> _WORKING DATA_:
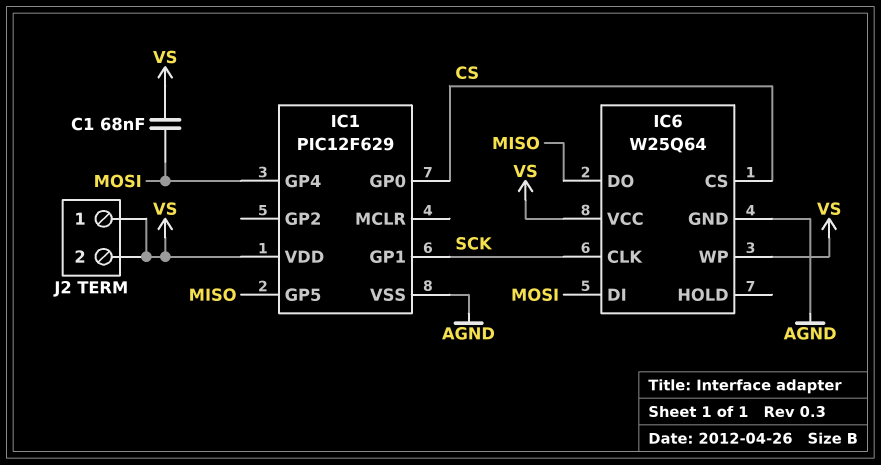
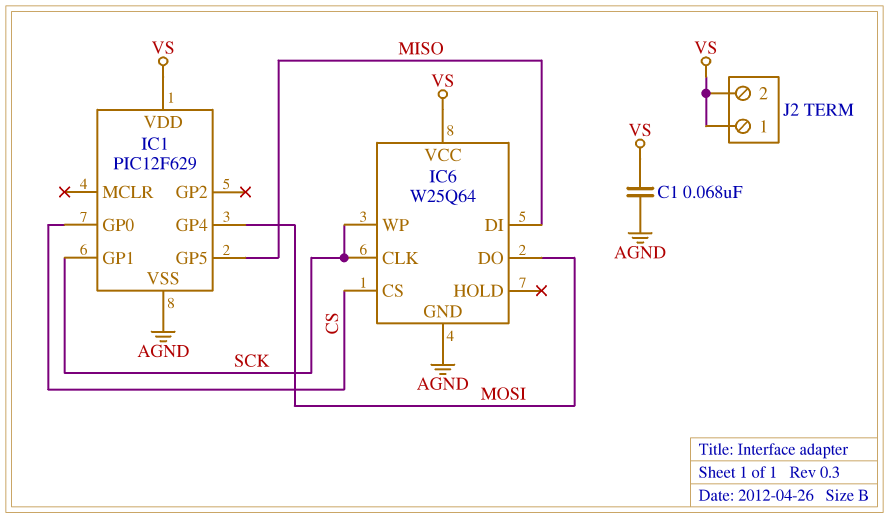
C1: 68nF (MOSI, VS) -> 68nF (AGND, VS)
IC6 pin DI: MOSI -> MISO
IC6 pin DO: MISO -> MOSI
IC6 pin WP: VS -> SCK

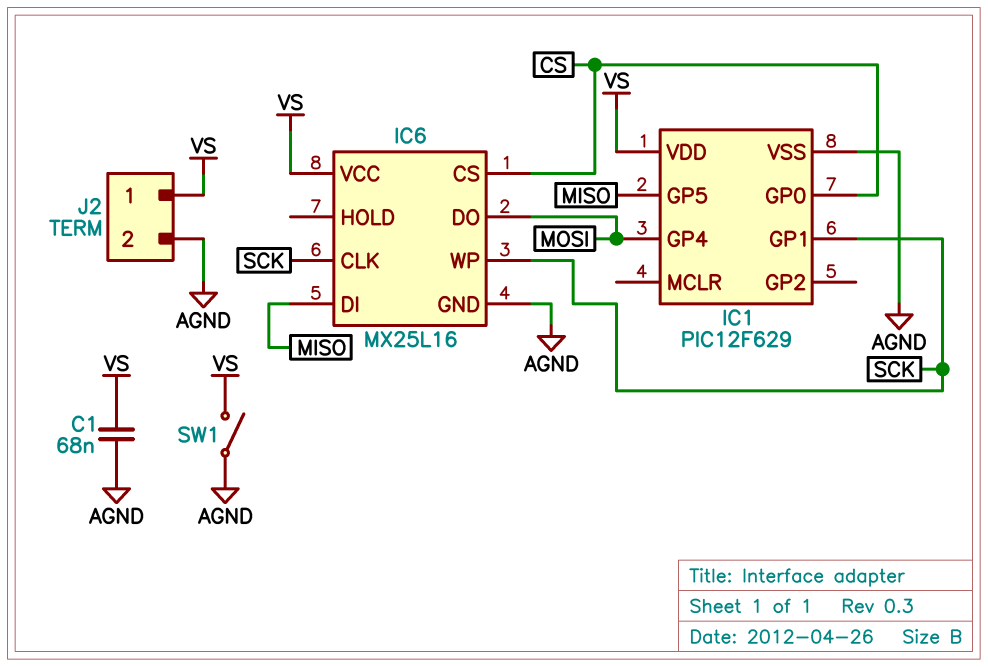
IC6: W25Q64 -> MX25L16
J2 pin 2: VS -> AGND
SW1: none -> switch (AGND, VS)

--

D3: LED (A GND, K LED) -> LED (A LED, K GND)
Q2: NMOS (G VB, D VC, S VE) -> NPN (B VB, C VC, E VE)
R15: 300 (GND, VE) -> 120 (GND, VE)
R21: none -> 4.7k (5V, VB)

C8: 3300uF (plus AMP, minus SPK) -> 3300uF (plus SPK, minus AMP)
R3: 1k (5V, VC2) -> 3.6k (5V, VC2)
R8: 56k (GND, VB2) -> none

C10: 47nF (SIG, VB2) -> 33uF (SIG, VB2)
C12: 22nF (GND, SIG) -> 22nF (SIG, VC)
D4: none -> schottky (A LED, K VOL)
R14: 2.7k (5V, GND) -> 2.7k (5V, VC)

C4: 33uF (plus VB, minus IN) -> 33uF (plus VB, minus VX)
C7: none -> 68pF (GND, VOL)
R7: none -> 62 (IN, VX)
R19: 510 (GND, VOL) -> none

...

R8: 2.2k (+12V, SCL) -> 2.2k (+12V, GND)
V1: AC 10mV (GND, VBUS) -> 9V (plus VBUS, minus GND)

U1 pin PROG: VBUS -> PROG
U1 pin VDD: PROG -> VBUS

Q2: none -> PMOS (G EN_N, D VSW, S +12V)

> _TO DO_: "IC6 pin WP: VS -> SCK" marks the first line to copy, and "SW1: none -> switch (AGND, VS)" marks the last. Repeat that stretch above exactly, with no pictures.

> _TASK SOLUTION_:
IC6 pin WP: VS -> SCK

IC6: W25Q64 -> MX25L16
J2 pin 2: VS -> AGND
SW1: none -> switch (AGND, VS)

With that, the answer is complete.